* _Data excerpts_
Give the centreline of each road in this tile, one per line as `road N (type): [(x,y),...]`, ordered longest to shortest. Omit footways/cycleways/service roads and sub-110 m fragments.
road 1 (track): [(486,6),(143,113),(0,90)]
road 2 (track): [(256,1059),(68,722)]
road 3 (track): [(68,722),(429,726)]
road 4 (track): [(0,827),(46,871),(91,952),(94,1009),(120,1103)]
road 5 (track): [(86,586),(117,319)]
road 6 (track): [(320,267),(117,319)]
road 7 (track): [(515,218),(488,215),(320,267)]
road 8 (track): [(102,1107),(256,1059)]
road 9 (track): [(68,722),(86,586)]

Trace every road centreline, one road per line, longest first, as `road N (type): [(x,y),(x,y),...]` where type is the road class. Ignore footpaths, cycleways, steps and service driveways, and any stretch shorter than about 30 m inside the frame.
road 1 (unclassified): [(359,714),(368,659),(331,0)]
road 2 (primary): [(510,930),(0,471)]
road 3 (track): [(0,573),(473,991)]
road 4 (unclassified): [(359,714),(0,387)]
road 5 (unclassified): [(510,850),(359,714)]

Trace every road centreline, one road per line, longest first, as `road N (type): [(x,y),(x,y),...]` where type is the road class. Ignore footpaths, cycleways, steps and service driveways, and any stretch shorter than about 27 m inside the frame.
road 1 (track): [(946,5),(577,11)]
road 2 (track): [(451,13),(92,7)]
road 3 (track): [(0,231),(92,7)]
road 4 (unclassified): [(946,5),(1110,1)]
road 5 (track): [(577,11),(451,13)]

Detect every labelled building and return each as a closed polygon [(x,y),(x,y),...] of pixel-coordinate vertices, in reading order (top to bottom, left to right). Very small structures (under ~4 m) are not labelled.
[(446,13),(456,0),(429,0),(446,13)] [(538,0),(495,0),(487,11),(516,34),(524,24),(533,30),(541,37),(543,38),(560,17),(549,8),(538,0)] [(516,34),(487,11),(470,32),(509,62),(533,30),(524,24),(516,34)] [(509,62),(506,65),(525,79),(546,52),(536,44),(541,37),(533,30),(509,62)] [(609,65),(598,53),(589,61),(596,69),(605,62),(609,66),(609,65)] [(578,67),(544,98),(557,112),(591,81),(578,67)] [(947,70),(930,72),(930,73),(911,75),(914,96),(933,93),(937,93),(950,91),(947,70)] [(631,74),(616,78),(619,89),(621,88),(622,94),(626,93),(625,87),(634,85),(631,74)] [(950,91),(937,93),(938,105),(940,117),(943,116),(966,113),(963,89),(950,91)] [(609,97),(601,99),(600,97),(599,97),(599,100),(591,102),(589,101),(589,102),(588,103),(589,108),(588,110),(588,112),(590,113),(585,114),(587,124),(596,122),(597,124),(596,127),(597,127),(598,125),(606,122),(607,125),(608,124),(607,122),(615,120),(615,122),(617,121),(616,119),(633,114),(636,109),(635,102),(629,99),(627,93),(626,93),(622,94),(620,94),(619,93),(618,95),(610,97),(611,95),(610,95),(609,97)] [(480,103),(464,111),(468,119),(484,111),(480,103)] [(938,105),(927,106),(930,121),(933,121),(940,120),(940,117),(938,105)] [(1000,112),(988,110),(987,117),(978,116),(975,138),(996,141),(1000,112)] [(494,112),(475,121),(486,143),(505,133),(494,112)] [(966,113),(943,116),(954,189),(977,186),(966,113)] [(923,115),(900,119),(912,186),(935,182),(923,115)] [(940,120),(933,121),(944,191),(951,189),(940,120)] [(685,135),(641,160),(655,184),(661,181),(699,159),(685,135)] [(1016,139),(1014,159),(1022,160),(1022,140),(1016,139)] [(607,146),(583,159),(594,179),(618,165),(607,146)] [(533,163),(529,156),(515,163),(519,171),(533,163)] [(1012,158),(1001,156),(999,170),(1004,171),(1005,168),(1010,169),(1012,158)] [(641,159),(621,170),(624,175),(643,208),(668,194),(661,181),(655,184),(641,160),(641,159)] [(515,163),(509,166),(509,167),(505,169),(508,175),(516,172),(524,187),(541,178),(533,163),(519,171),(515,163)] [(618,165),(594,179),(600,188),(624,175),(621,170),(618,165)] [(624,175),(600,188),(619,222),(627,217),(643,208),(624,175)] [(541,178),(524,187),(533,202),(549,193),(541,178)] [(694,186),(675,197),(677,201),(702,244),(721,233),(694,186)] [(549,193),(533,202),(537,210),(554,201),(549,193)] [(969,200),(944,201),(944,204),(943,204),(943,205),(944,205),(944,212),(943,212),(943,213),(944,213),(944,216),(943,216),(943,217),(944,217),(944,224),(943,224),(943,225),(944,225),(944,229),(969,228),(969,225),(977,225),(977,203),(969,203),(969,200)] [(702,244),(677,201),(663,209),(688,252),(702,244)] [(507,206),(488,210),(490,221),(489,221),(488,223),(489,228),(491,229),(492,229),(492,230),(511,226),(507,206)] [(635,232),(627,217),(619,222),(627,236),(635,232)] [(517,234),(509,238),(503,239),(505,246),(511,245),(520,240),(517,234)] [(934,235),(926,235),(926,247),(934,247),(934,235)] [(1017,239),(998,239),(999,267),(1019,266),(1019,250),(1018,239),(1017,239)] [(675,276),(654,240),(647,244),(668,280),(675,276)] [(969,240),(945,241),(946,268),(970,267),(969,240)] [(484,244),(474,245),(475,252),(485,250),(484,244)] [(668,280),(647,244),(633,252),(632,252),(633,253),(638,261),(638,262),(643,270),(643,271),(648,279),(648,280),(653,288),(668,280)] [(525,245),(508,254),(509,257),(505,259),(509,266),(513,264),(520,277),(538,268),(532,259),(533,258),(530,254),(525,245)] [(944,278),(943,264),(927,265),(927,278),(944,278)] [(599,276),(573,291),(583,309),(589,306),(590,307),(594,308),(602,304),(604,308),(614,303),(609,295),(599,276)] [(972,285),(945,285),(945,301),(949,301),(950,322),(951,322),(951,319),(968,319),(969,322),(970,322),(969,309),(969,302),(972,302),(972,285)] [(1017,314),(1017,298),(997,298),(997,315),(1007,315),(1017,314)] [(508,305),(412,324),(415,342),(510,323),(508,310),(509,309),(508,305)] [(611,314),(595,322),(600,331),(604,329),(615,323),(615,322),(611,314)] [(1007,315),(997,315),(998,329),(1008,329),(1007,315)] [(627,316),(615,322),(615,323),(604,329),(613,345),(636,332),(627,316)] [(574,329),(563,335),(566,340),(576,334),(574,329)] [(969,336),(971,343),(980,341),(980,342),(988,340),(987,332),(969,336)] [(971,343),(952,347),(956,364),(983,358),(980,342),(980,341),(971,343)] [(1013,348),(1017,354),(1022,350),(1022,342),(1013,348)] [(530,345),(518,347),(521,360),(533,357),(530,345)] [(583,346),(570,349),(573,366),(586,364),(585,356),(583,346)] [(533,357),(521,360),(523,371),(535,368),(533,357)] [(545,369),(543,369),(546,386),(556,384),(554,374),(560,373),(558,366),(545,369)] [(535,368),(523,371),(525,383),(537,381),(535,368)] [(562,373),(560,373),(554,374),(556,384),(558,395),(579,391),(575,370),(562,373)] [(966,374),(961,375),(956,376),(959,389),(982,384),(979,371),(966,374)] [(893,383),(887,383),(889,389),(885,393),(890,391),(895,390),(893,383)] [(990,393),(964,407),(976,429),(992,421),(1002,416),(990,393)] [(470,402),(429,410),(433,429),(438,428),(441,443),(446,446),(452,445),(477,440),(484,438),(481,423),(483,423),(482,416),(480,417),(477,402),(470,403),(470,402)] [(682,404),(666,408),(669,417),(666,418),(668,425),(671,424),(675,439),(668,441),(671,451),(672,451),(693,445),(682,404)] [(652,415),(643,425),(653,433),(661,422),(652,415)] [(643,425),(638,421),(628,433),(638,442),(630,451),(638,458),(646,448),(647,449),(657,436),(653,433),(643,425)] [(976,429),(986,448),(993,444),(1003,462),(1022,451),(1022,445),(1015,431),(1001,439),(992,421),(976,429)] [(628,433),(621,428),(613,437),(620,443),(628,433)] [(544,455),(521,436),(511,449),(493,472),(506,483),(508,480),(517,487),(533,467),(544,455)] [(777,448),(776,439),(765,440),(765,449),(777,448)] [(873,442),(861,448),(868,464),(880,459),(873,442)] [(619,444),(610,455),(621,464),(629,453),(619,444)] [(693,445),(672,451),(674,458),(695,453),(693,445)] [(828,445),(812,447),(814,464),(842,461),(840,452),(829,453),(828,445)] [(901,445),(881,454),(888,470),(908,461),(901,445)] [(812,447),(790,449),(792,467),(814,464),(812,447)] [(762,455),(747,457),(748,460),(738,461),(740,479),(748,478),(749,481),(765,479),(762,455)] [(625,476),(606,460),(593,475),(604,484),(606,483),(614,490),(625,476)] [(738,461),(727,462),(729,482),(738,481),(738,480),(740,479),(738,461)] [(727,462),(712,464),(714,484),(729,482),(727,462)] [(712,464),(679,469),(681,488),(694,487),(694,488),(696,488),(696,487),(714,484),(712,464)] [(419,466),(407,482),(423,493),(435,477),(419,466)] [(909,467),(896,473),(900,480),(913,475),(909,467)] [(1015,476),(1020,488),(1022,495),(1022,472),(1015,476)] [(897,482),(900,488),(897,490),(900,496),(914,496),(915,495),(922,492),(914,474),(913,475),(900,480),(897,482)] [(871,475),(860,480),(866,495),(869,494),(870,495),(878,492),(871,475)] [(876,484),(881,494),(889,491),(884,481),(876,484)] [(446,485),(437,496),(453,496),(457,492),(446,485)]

* _The task_
Looking at the entries above, copy out every line in which "where" occurs.

* _Exercise output_
Trace every road centreline, one road per line, longest first, as `road N (type): [(x,y),(x,y),...]` where type is the road class. Ignore footpaths, cycleways, steps and service driveways, and any stretch shorter than about 30 m inside the frame.
Trace every road centreline, one road per line, longest first, as `road N (type): [(x,y),(x,y),...]` where type is the road class. Ignore footpaths, cycleways, steps and service driveways, and any stretch shorter than about 27 m inside the frame.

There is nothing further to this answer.